Task directions | In the data below, find the line containing "The Kubus/blau ended", then set down that line and every later line up to and including the line containing "The second view gained the Flugzeug/grau", exactly.

Data excerpts |
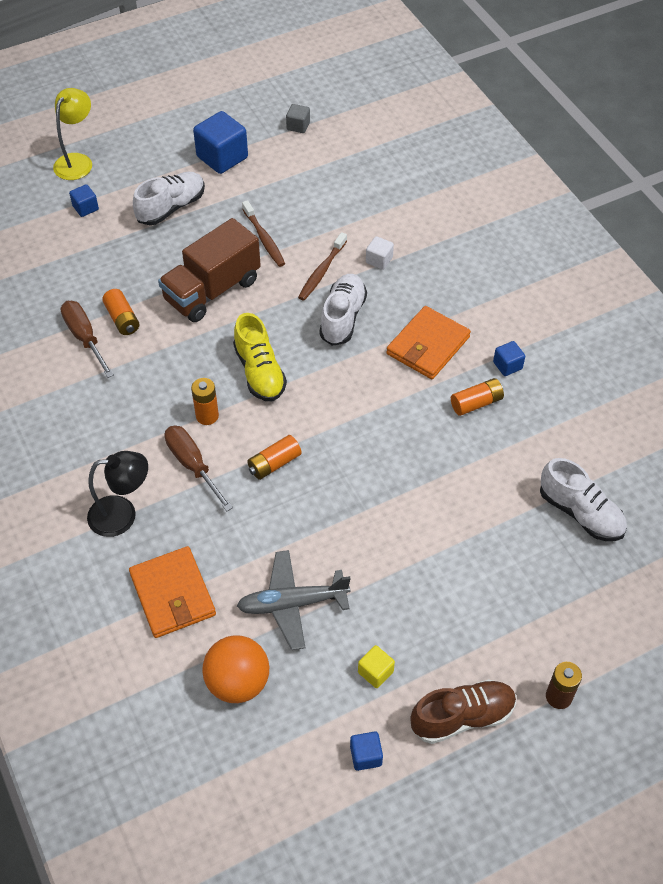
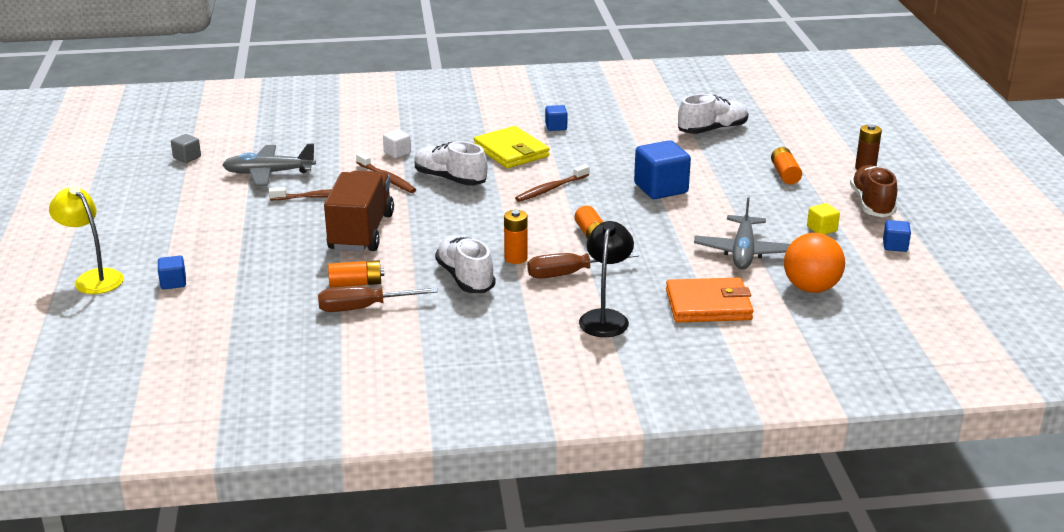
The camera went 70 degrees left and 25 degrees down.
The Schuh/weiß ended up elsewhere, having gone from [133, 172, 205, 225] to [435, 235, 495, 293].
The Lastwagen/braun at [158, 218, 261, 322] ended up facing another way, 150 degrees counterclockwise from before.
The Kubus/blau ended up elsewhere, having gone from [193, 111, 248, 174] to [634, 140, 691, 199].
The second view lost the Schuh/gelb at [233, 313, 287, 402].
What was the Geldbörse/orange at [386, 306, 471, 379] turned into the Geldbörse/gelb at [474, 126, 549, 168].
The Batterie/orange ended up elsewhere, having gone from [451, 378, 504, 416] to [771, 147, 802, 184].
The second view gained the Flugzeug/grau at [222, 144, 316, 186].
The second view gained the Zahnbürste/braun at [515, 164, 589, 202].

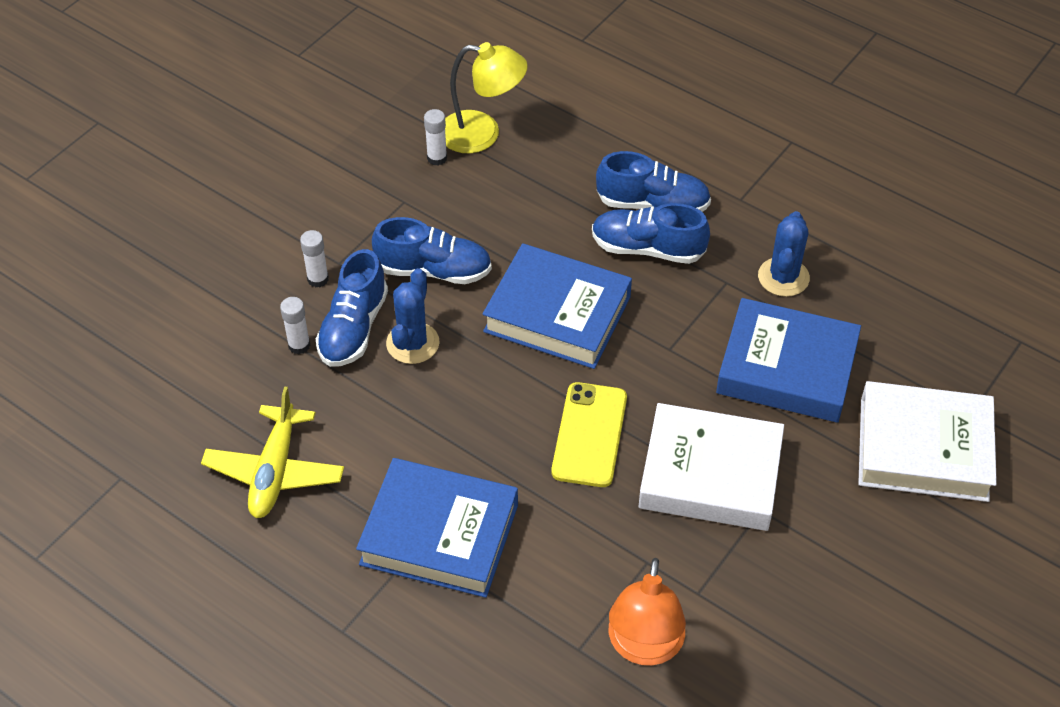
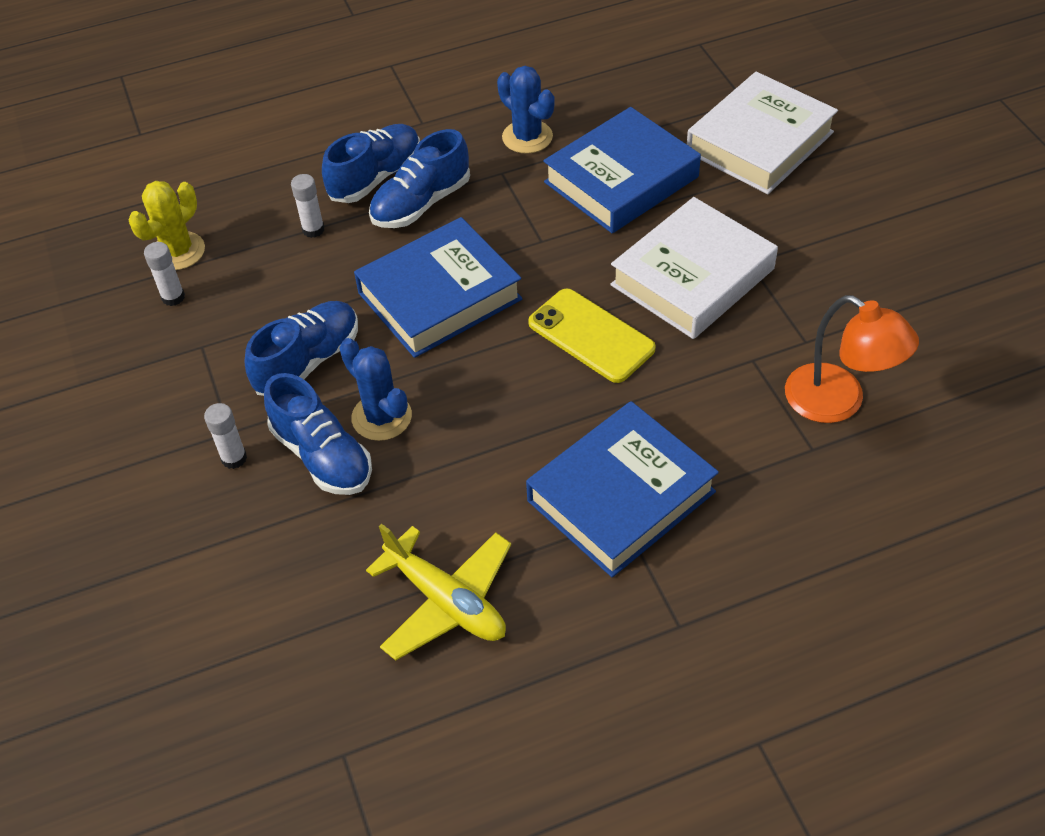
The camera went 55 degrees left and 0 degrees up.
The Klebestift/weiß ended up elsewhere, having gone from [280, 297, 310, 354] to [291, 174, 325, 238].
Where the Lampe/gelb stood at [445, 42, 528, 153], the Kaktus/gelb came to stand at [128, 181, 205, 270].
==
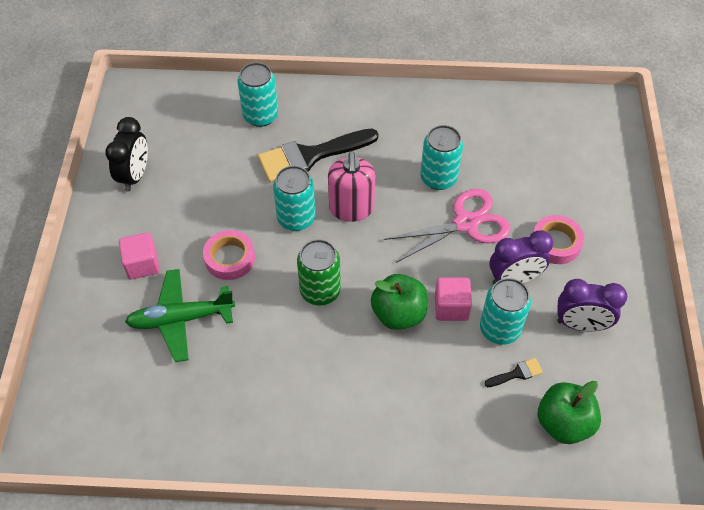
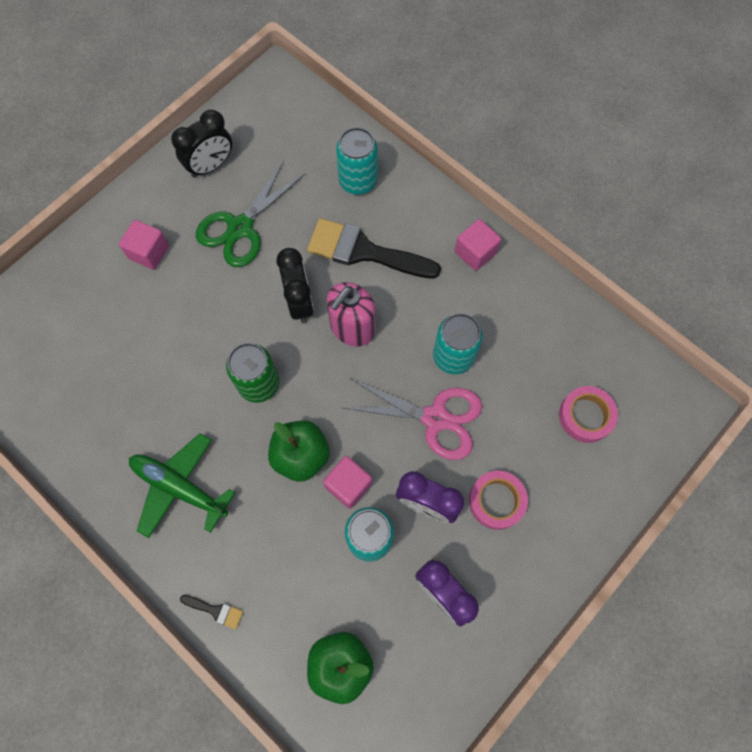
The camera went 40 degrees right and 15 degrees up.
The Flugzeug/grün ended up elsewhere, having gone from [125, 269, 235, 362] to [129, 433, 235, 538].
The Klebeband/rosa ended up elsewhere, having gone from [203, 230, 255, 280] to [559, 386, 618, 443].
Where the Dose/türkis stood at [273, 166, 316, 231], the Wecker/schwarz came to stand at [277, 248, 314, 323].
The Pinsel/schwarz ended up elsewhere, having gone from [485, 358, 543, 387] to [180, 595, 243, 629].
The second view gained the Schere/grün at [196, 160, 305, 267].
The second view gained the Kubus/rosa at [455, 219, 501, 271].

Your response |
The Kubus/blau ended up elsewhere, having gone from [193, 111, 248, 174] to [634, 140, 691, 199].
The second view lost the Schuh/gelb at [233, 313, 287, 402].
What was the Geldbörse/orange at [386, 306, 471, 379] turned into the Geldbörse/gelb at [474, 126, 549, 168].
The Batterie/orange ended up elsewhere, having gone from [451, 378, 504, 416] to [771, 147, 802, 184].
The second view gained the Flugzeug/grau at [222, 144, 316, 186].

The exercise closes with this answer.